Leave the pictures out, and repeat exactly every line from the one with "brown tile D9:E10" through the end of the data below.
(EXTRACTED RECORDS)
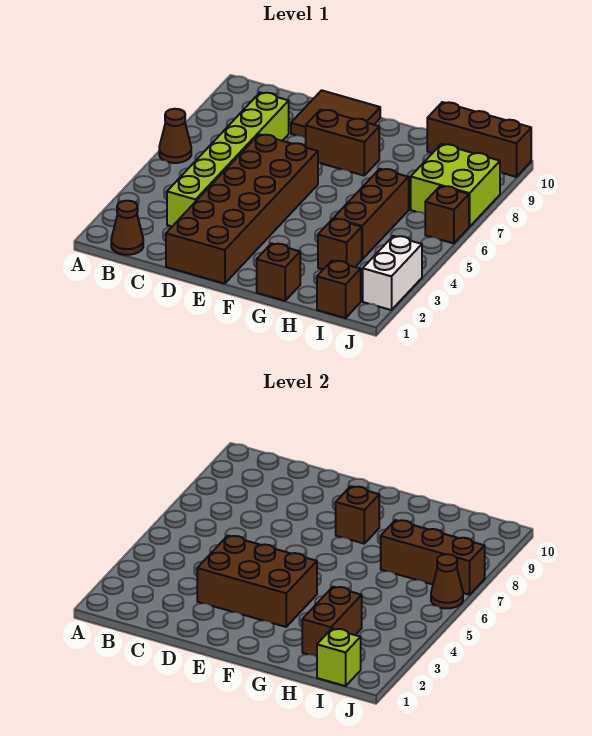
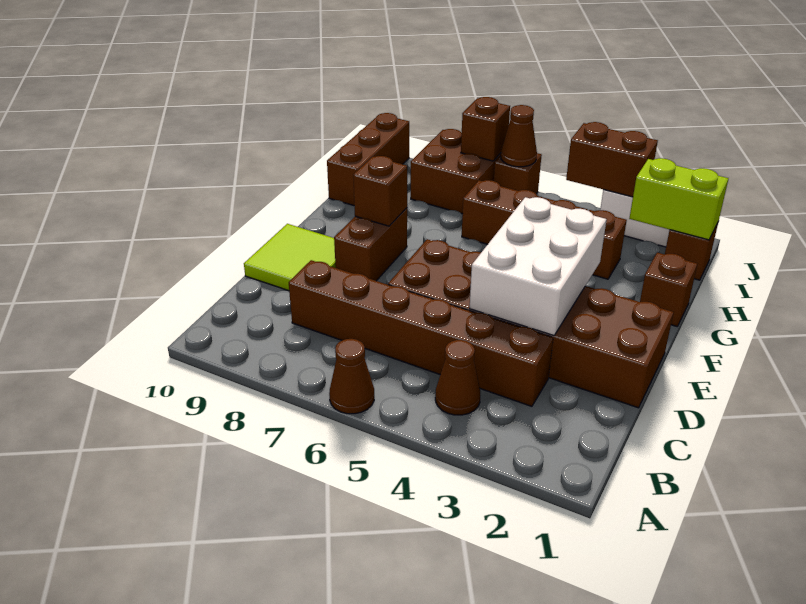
brown cone B1 level 1 -> brown cone B4 level 1
lime brick C3:C8 level 1 -> brown brick C3:C8 level 1
brown brick D3:F4 level 2 -> white brick D3:F4 level 2
brown tile D9:E10 level 1 -> lime tile D9:E10 level 1
brown brick H2:H3 level 2 -> brown brick J3:J4 level 2
brown brick H7:J7 level 2 -> brown brick J7 level 2
lime brick I1 level 2 -> lime brick I1:I2 level 2
lime brick I7:J8 level 1 -> brown brick I7:J8 level 1

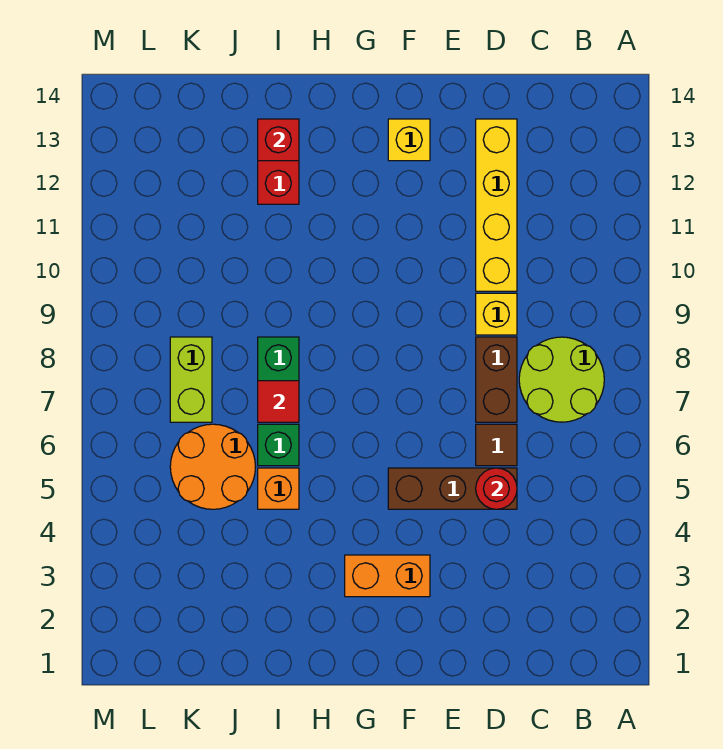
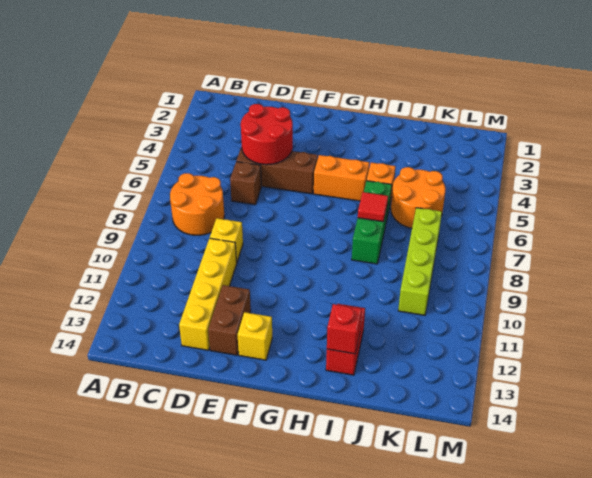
lime round brick B7:C8 level 1 -> orange round brick B7:C8 level 1
red round brick D5 level 2 -> red round brick D4:E5 level 2
brown tile D6 level 1 -> brown brick D6 level 1
brown brick D7:D8 level 1 -> brown brick E12:E13 level 1
orange brick F3:G3 level 1 -> orange brick G5:H5 level 1
lime brick K7:K8 level 1 -> lime brick K7:K10 level 1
(End EXTRACTED RECORDS)
EXERCISE ANSWER:
brown tile D9:E10 level 1 -> lime tile D9:E10 level 1
brown brick H2:H3 level 2 -> brown brick J3:J4 level 2
brown brick H7:J7 level 2 -> brown brick J7 level 2
lime brick I1 level 2 -> lime brick I1:I2 level 2
lime brick I7:J8 level 1 -> brown brick I7:J8 level 1

lime round brick B7:C8 level 1 -> orange round brick B7:C8 level 1
red round brick D5 level 2 -> red round brick D4:E5 level 2
brown tile D6 level 1 -> brown brick D6 level 1
brown brick D7:D8 level 1 -> brown brick E12:E13 level 1
orange brick F3:G3 level 1 -> orange brick G5:H5 level 1
lime brick K7:K8 level 1 -> lime brick K7:K10 level 1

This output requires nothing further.